Set down the first line below and each line after it, ending with the one that holds "tape (no. 3". Pictures do not belong in the copy.

▶

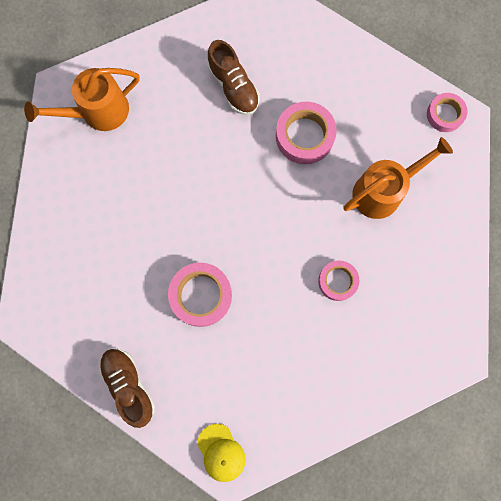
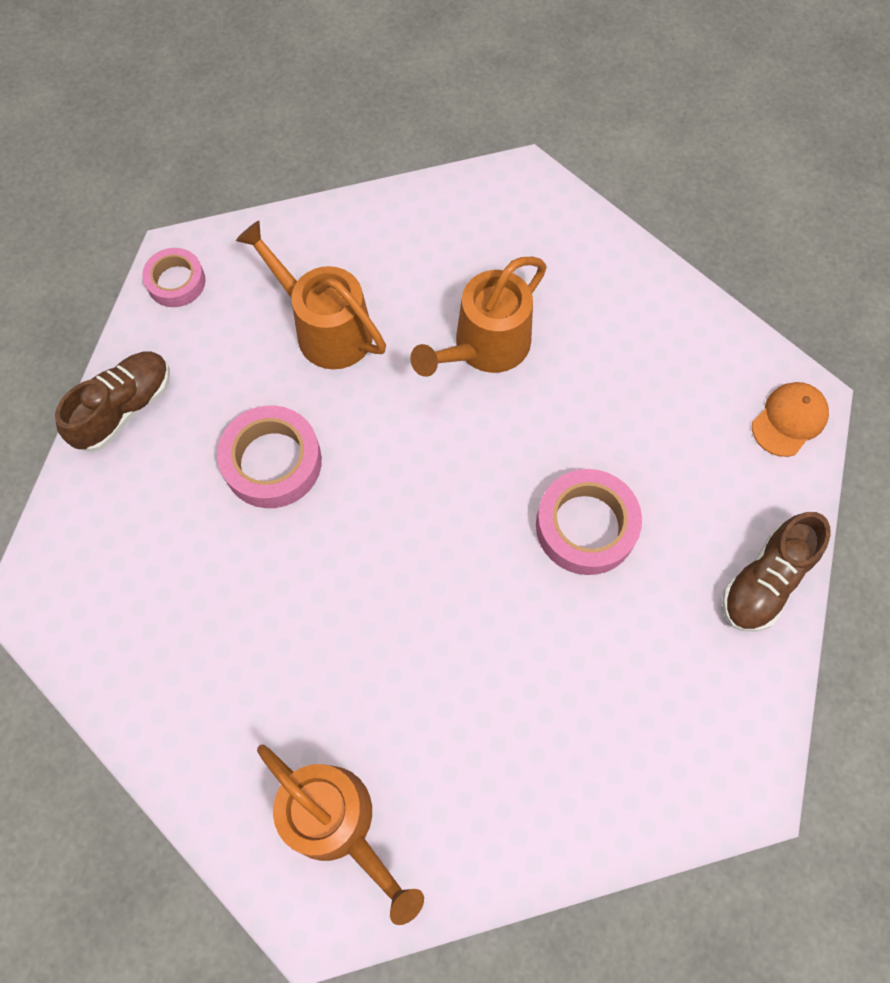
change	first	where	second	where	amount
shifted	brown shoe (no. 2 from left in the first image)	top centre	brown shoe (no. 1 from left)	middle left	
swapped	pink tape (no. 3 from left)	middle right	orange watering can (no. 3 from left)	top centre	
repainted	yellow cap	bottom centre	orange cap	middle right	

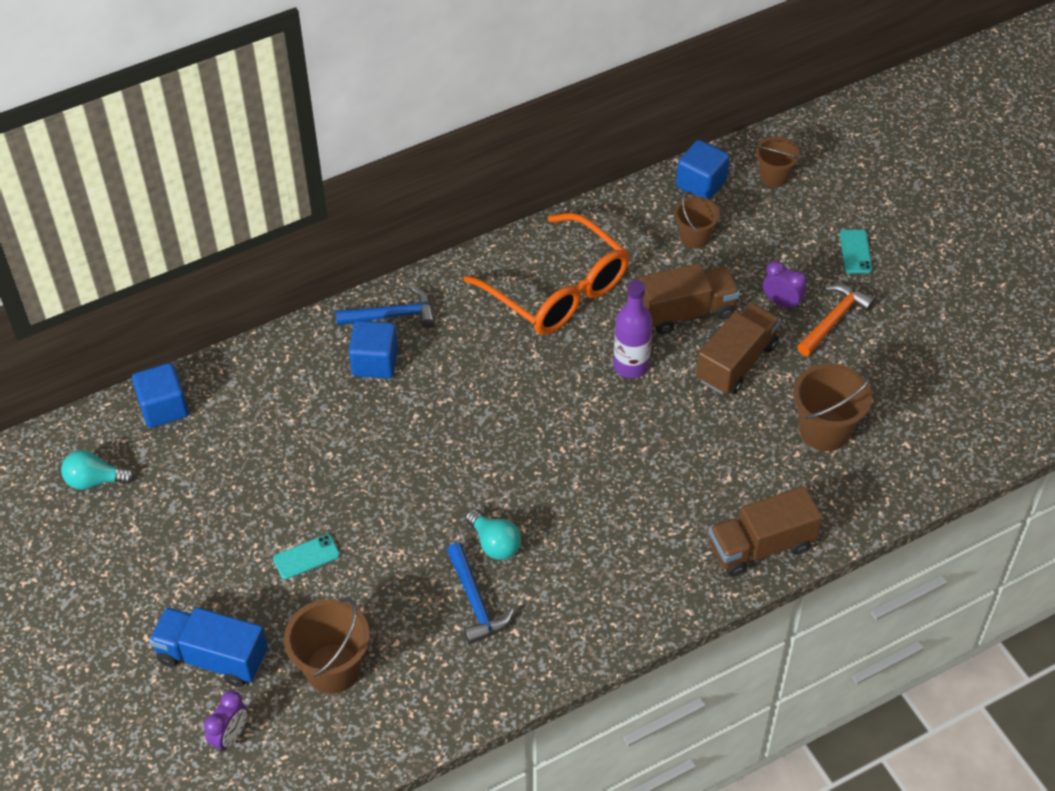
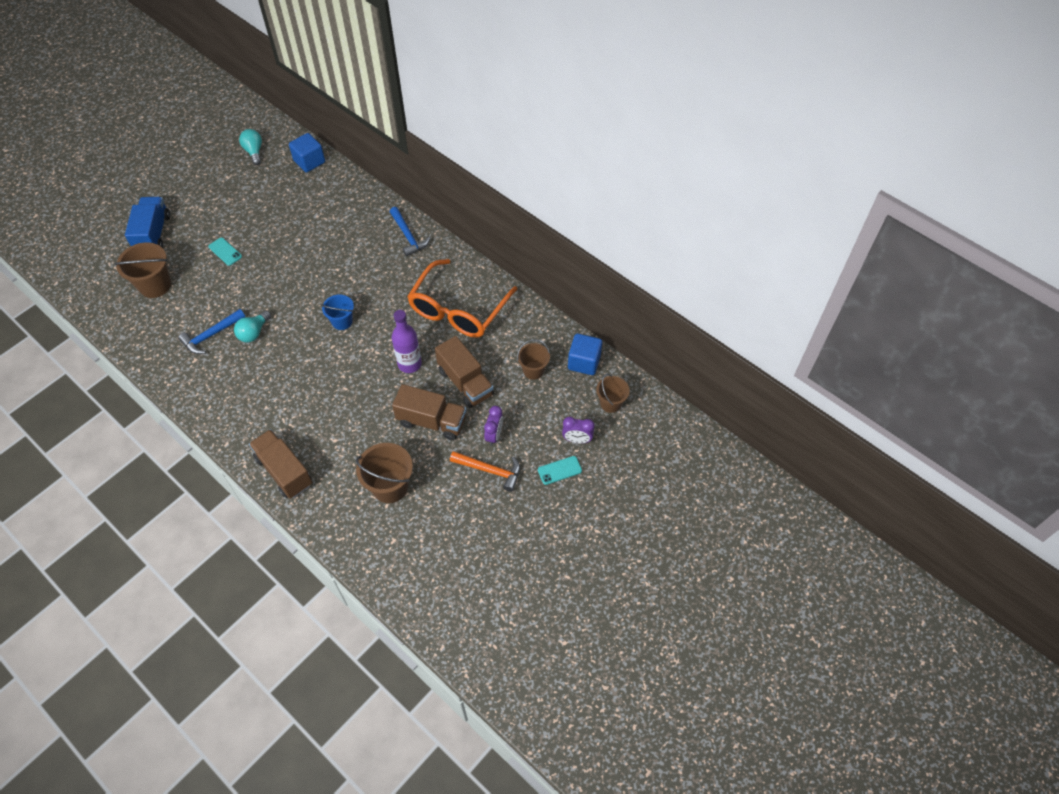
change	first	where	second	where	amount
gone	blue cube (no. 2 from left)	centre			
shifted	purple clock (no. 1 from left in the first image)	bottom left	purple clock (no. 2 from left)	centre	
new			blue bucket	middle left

◀

▶ [Response]
change	first	where	second	where	amount
shifted	brown shoe (no. 2 from left in the first image)	top centre	brown shoe (no. 1 from left)	middle left	
swapped	pink tape (no. 3 from left)	middle right	orange watering can (no. 3 from left)	top centre	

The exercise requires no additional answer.